#### Problem requirements
Every line below is to be set down again exactly; any image stays out.

==*==

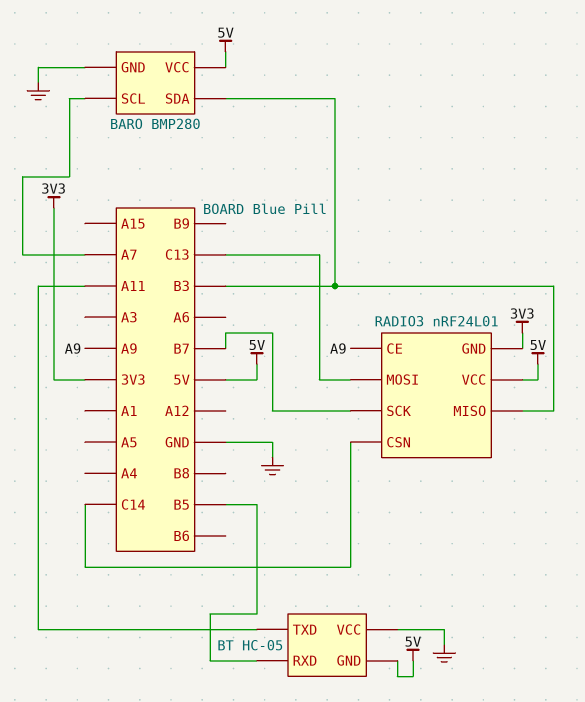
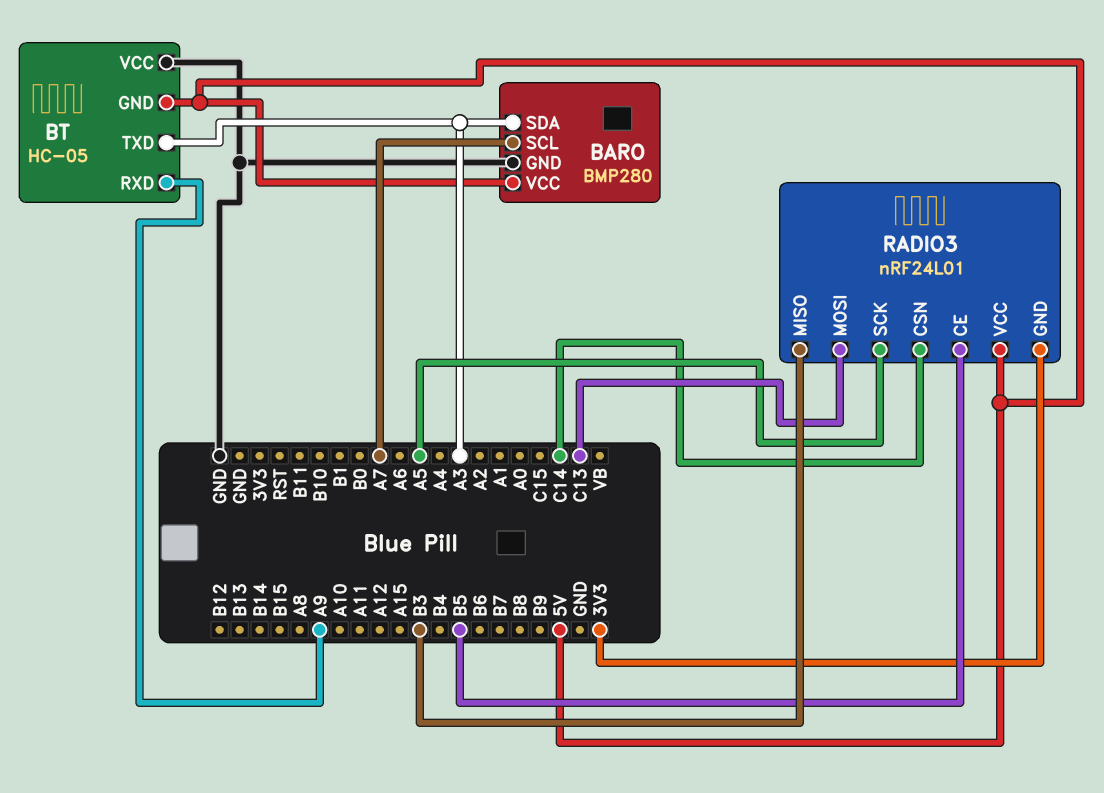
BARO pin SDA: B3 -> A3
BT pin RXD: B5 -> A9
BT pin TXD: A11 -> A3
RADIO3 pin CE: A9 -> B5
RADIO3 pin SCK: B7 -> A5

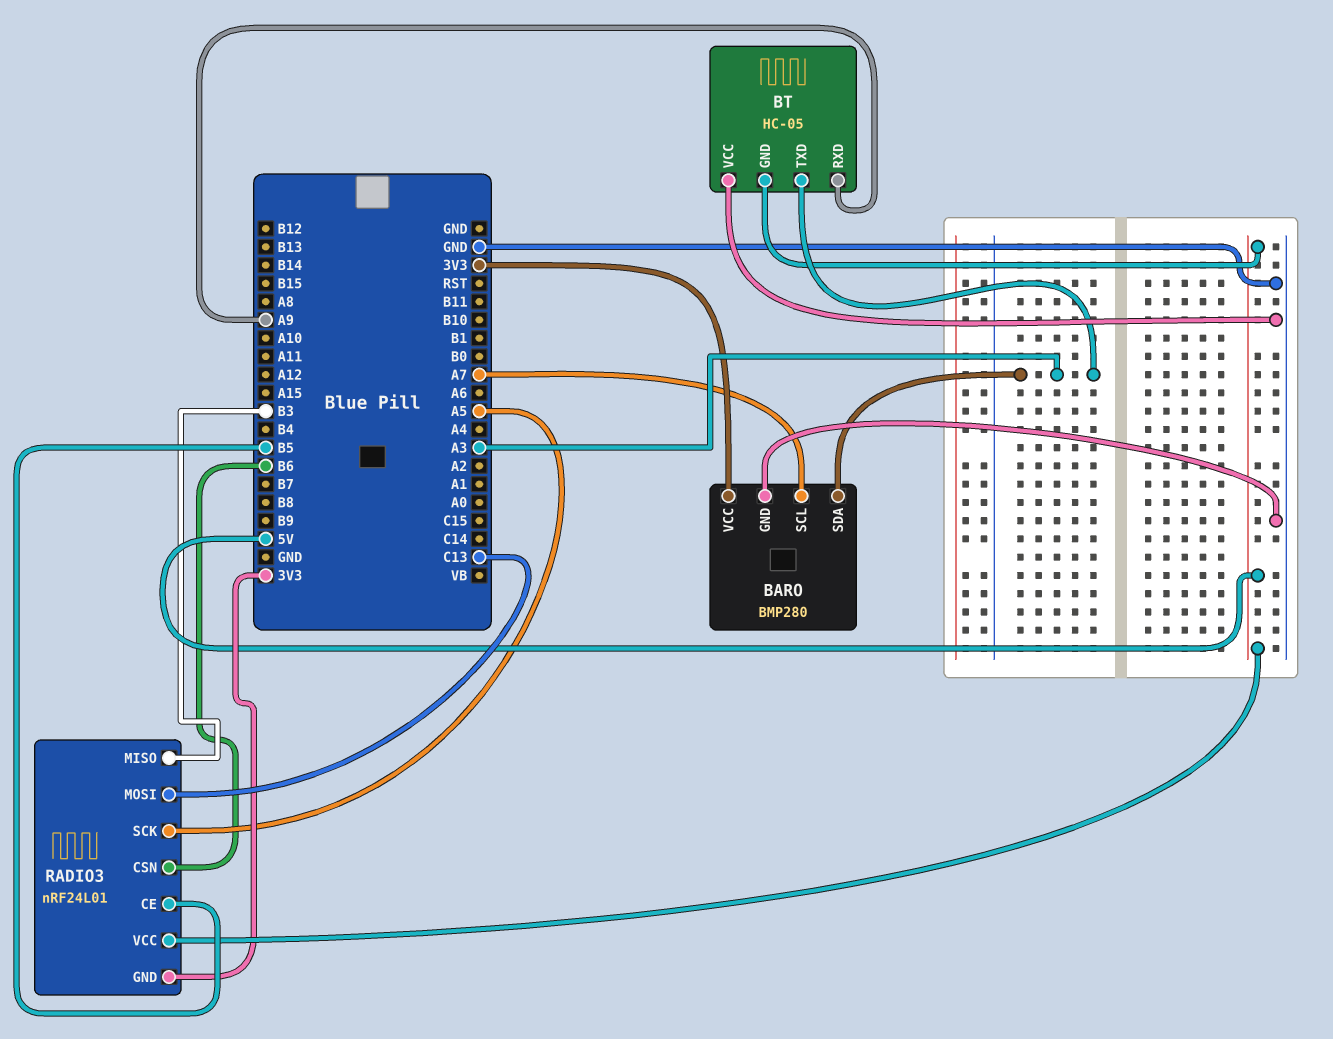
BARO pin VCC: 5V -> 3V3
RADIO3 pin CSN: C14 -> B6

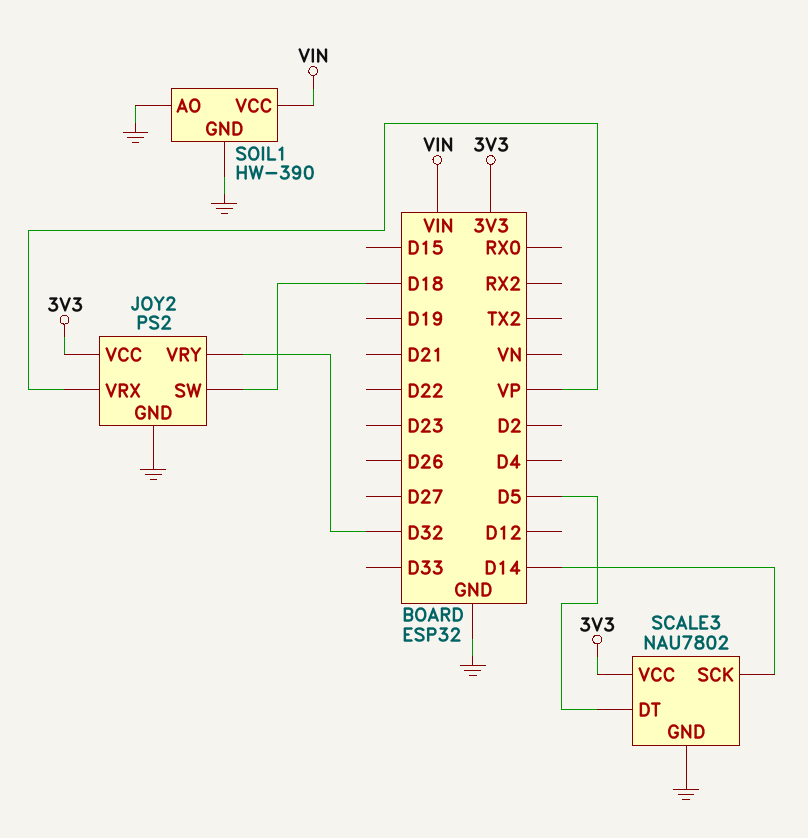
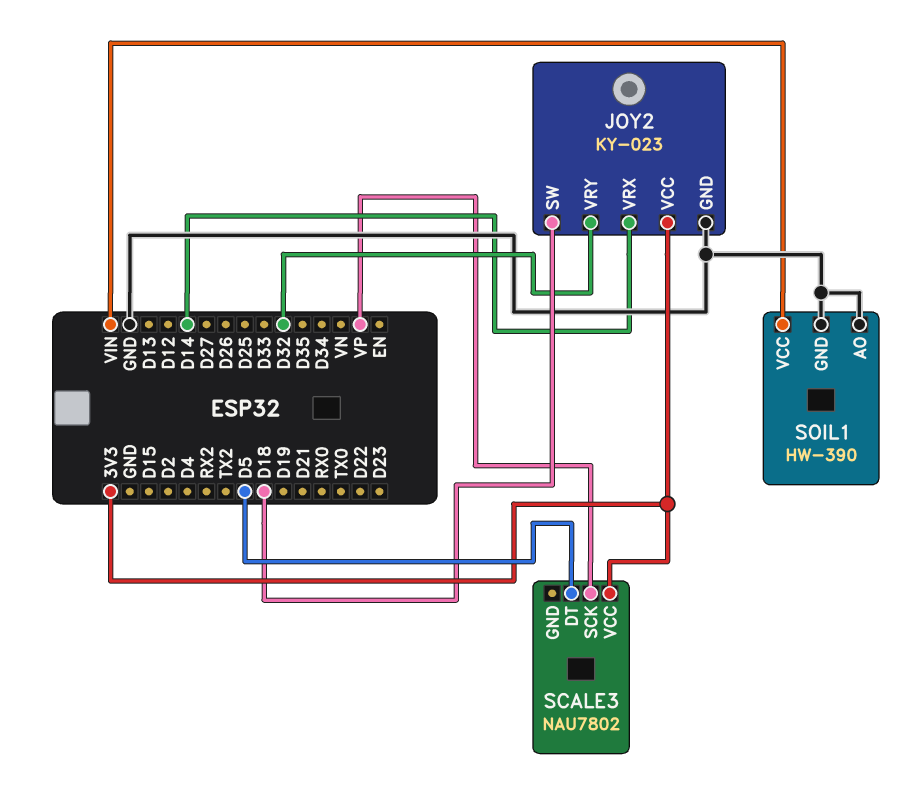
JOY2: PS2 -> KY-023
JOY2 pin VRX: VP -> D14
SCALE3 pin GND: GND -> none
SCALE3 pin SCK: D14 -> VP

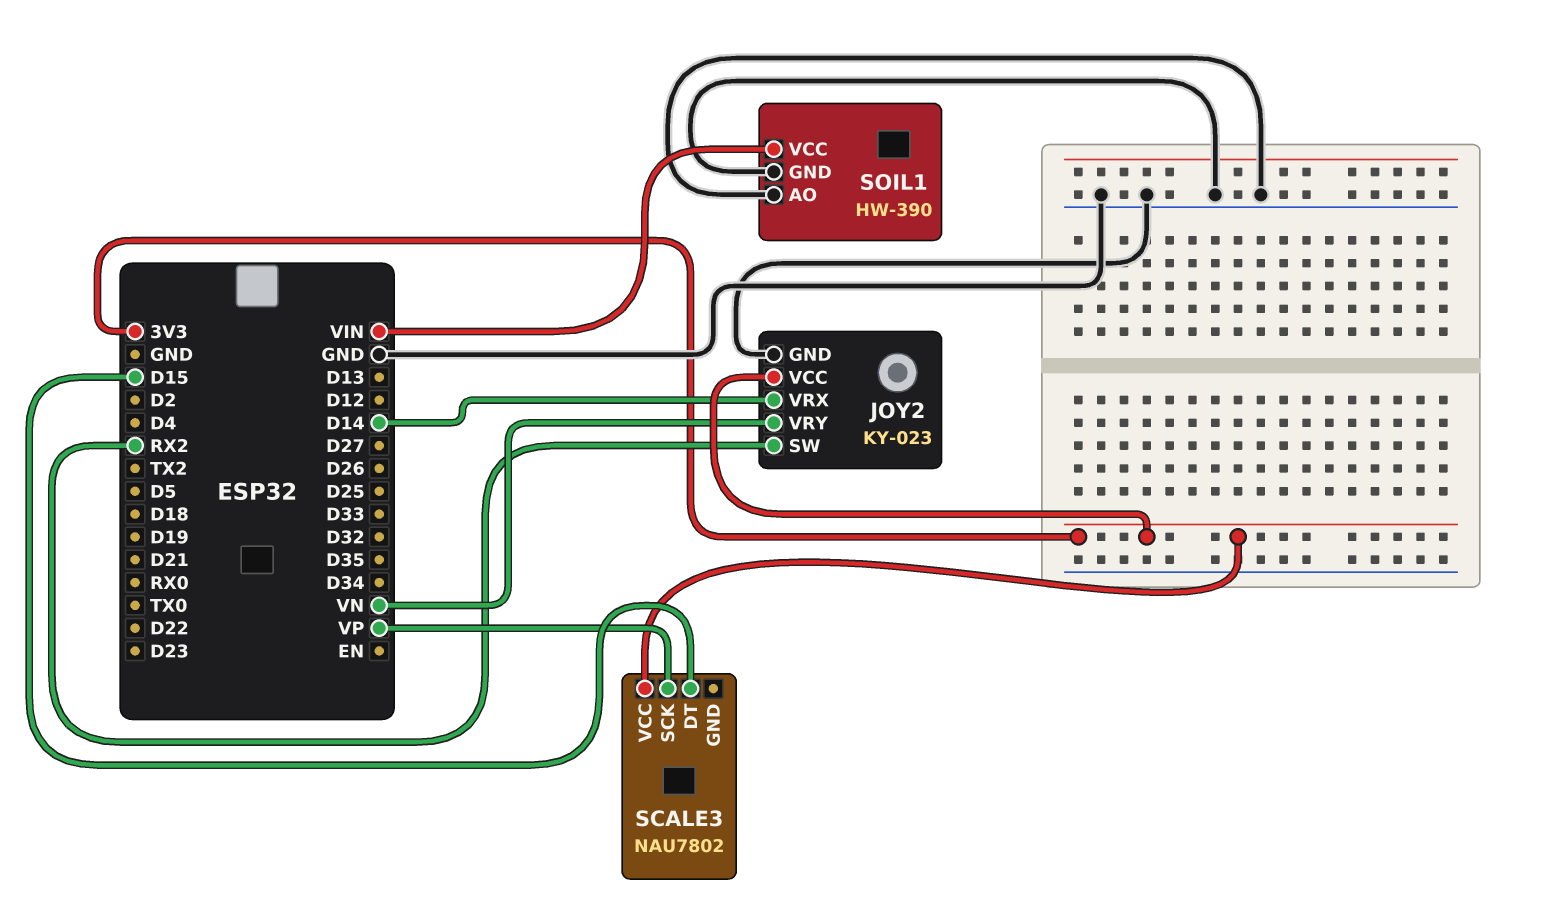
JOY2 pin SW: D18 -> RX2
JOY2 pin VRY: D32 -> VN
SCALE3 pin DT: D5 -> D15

==*==

#### Task answer
BARO pin SDA: B3 -> A3
BT pin RXD: B5 -> A9
BT pin TXD: A11 -> A3
RADIO3 pin CE: A9 -> B5
RADIO3 pin SCK: B7 -> A5

BARO pin VCC: 5V -> 3V3
RADIO3 pin CSN: C14 -> B6

JOY2: PS2 -> KY-023
JOY2 pin VRX: VP -> D14
SCALE3 pin GND: GND -> none
SCALE3 pin SCK: D14 -> VP

JOY2 pin SW: D18 -> RX2
JOY2 pin VRY: D32 -> VN
SCALE3 pin DT: D5 -> D15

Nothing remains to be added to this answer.